[Start of section]
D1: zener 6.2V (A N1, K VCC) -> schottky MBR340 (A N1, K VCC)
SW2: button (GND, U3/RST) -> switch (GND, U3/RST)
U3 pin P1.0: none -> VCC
[End of section]
[Start of section]
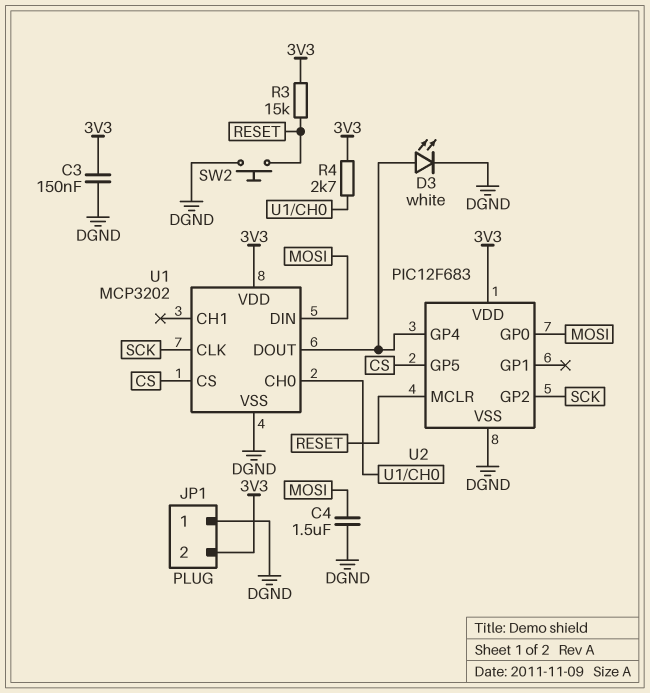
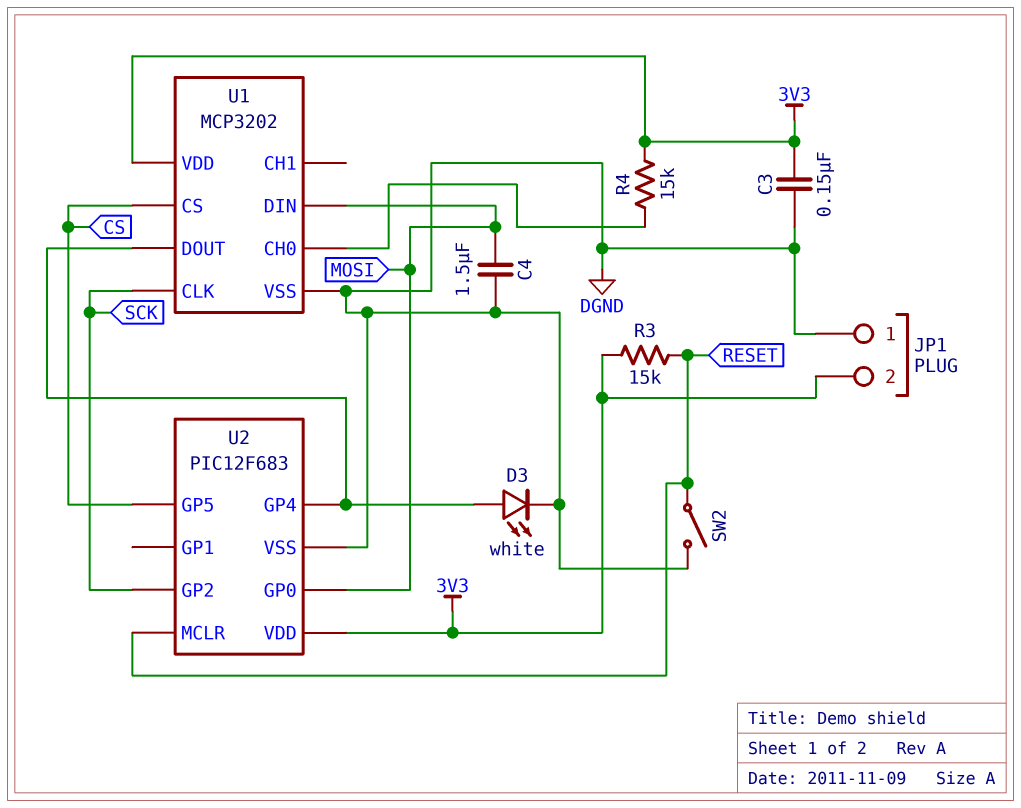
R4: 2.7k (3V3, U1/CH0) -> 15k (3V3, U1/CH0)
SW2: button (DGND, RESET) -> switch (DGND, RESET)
[End of section]
[Start of section]
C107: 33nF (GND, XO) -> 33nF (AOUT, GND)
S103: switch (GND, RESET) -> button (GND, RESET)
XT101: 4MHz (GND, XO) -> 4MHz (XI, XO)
[End of section]
The answer is a count and nothing more: lines above that contain "RESET".

Solution below: 2